What is needed
Exactly reproduce all the records, keeping pictures out of the copy.

The records
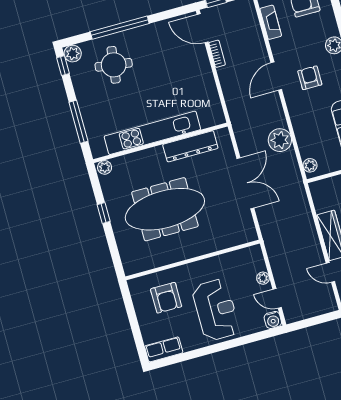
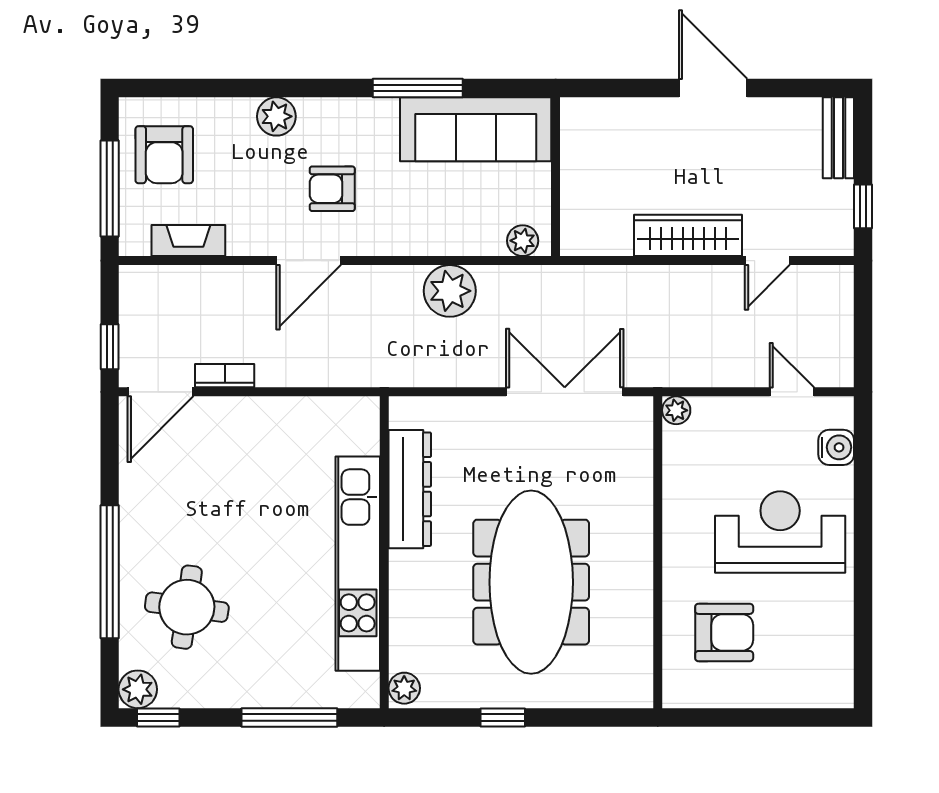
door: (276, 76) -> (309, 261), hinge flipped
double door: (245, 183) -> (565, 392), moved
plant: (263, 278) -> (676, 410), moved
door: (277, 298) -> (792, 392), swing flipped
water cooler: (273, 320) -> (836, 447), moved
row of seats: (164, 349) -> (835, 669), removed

Result of this exercise
door: (276, 76) -> (309, 261), hinge flipped
double door: (245, 183) -> (565, 392), moved
plant: (263, 278) -> (676, 410), moved
door: (277, 298) -> (792, 392), swing flipped
water cooler: (273, 320) -> (836, 447), moved
row of seats: (164, 349) -> (835, 669), removed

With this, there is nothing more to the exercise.